• Task statement: Exactly retype the lines below from the one containing "GAS1 pin AO: B1 -> A2" through the end of the listing. Leave pictures out.

Start of Block

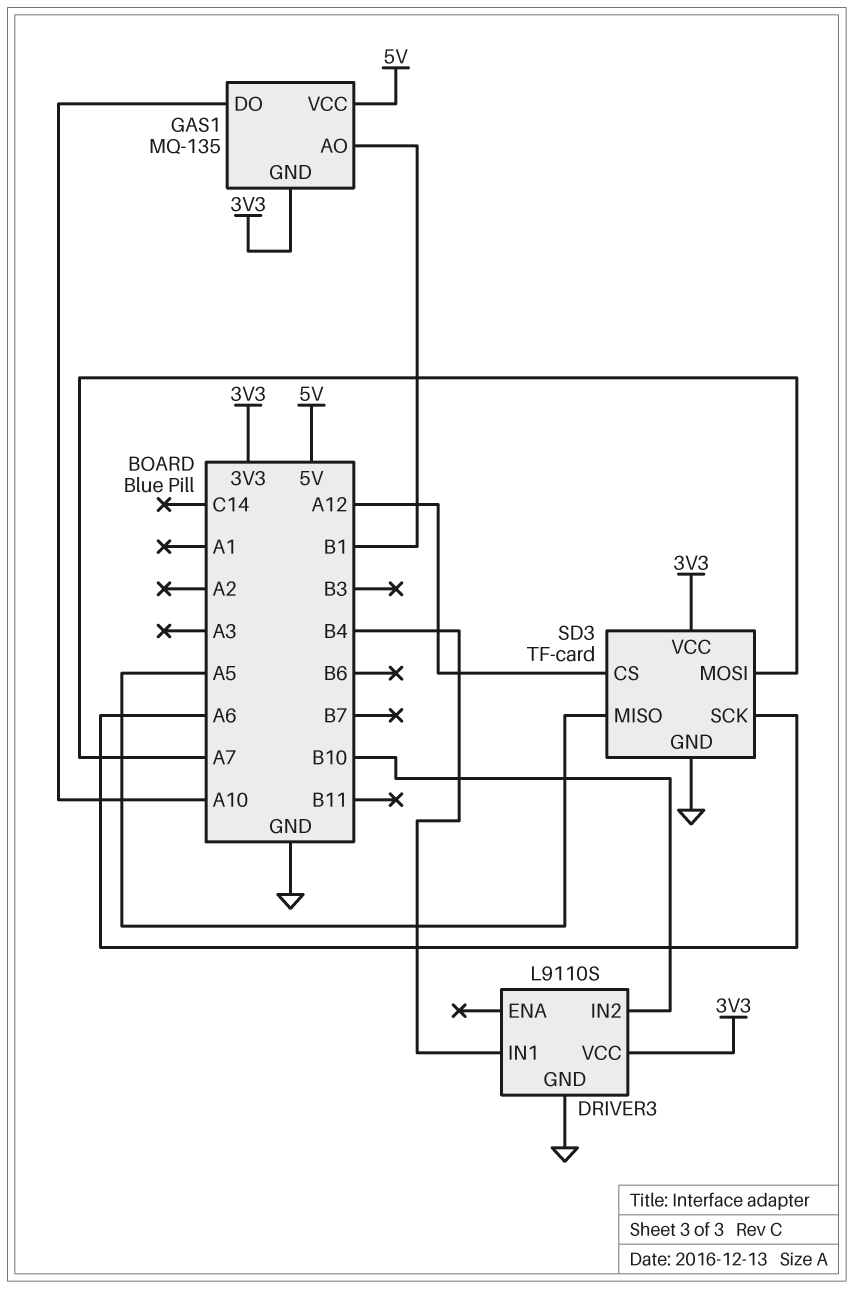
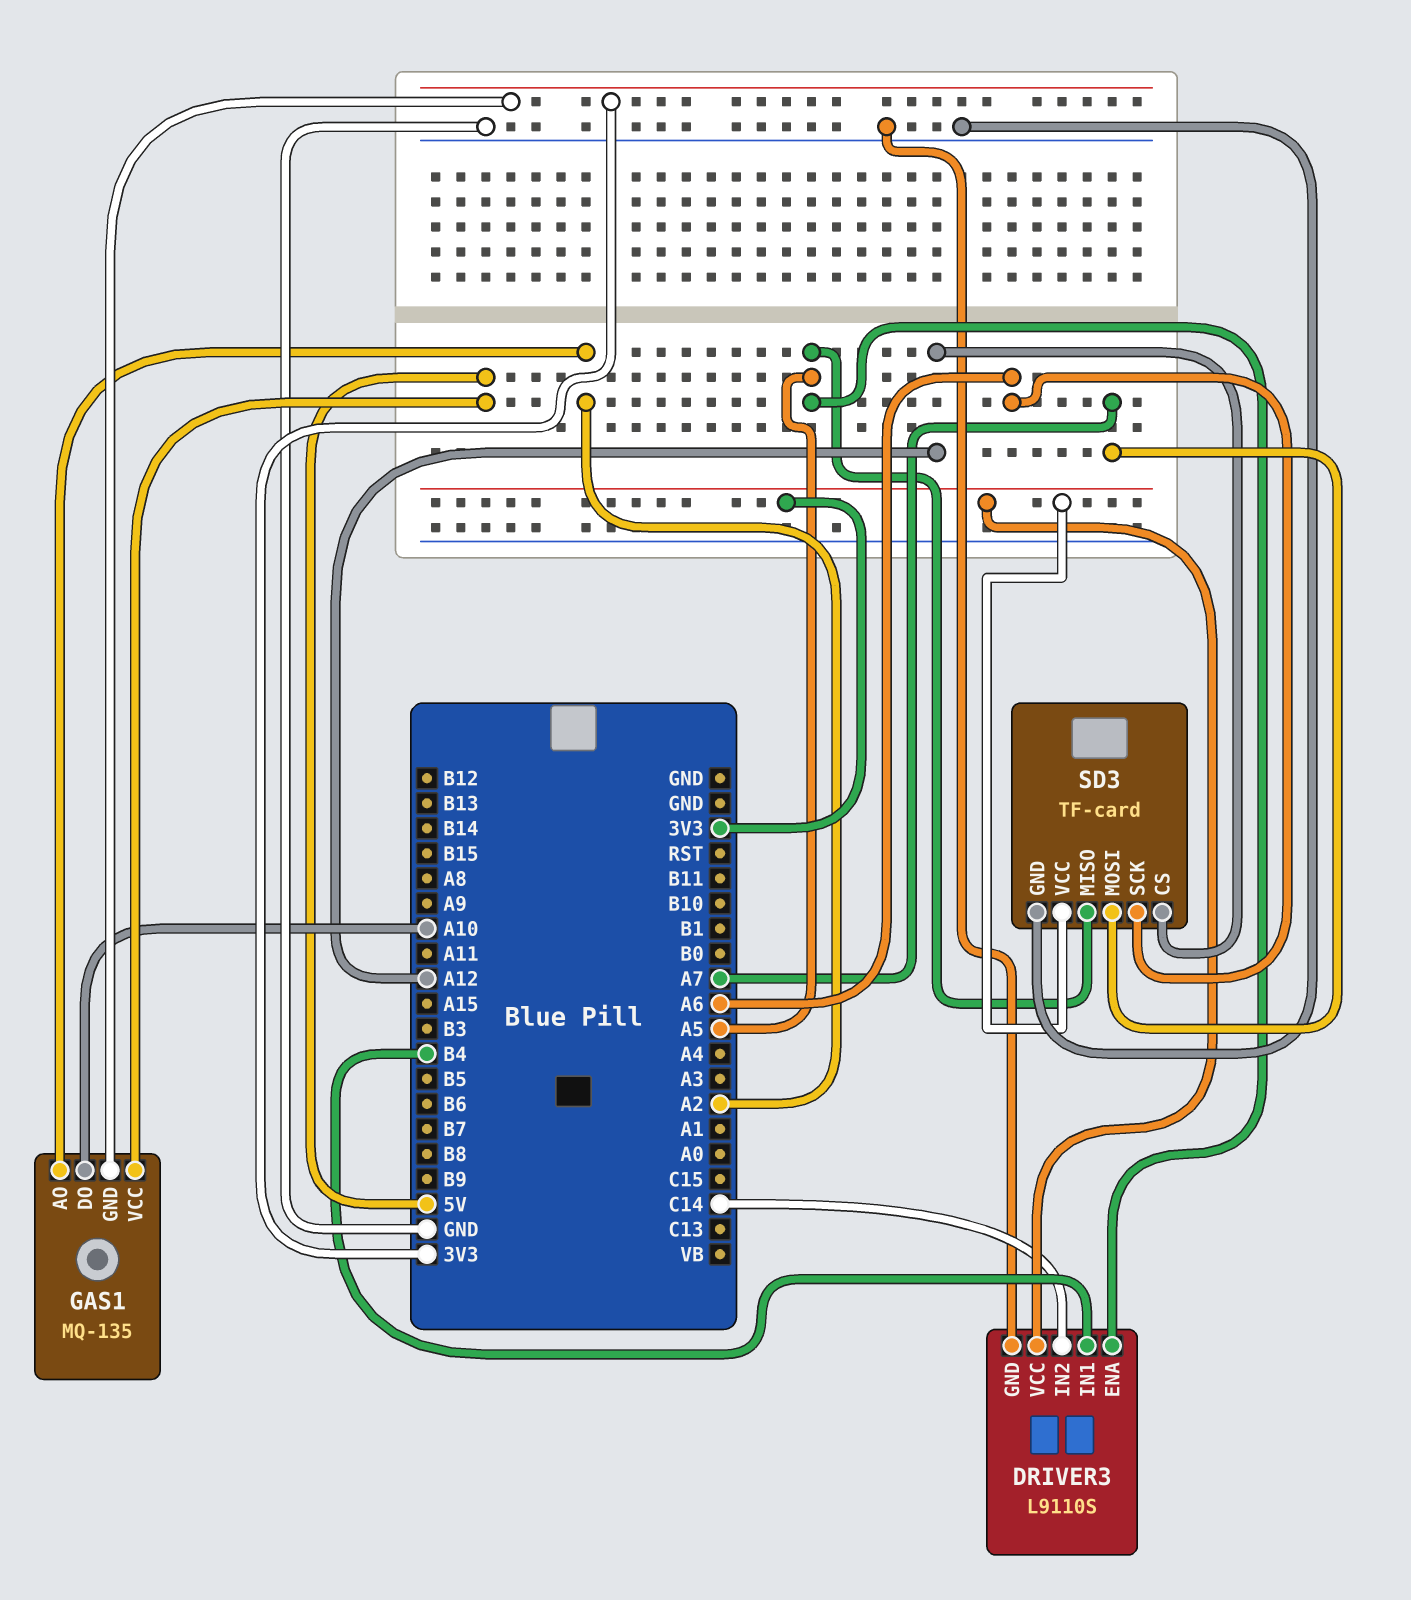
DRIVER3 pin ENA: none -> A5
DRIVER3 pin IN2: B10 -> C14
GAS1 pin AO: B1 -> A2

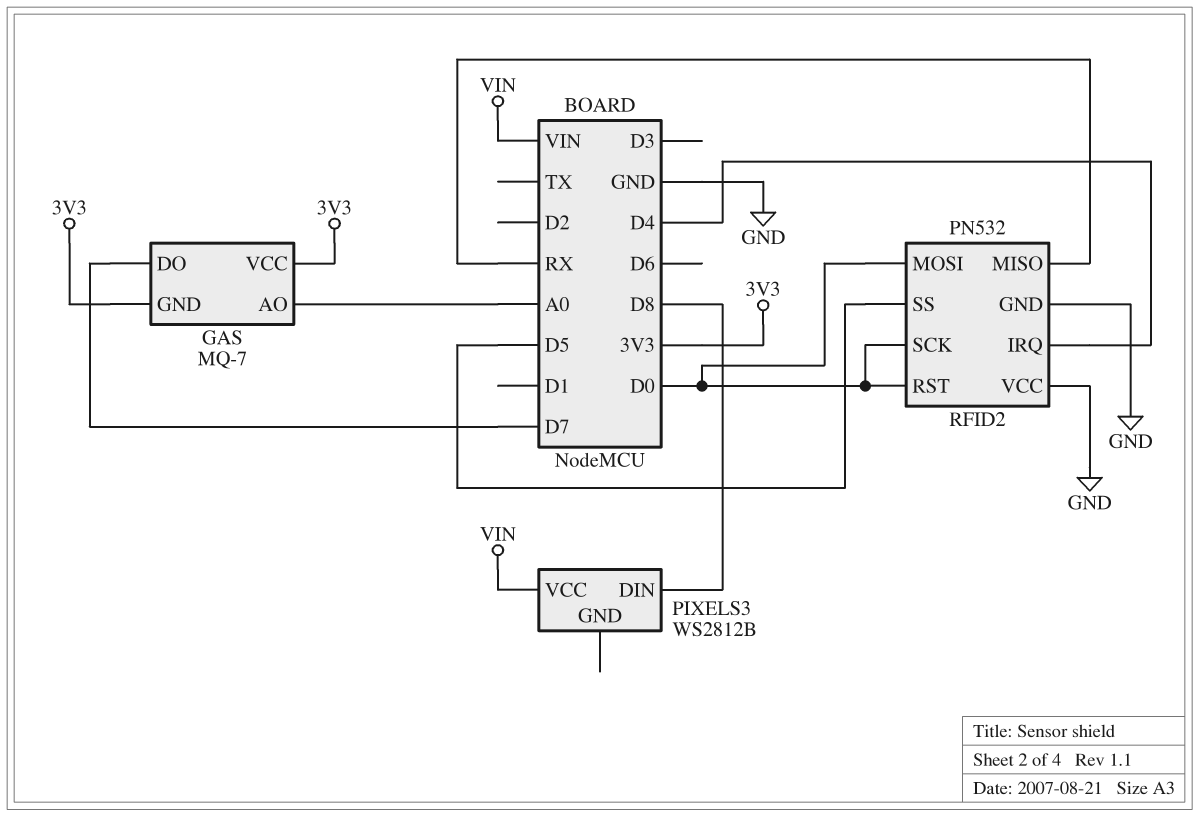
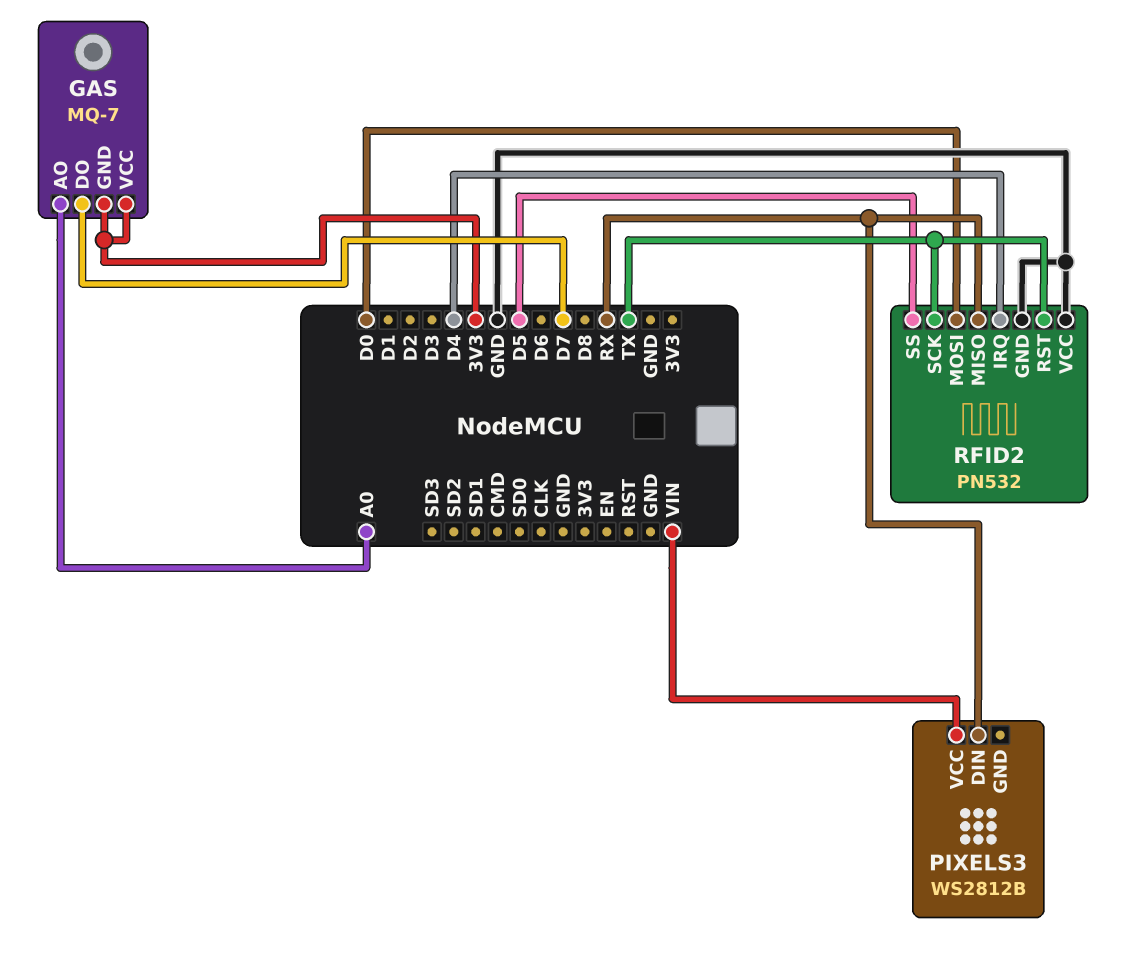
PIXELS3 pin DIN: D8 -> RX
RFID2 pin RST: D0 -> TX
RFID2 pin SCK: D0 -> TX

End of Block

• Result of this exercise:
GAS1 pin AO: B1 -> A2

PIXELS3 pin DIN: D8 -> RX
RFID2 pin RST: D0 -> TX
RFID2 pin SCK: D0 -> TX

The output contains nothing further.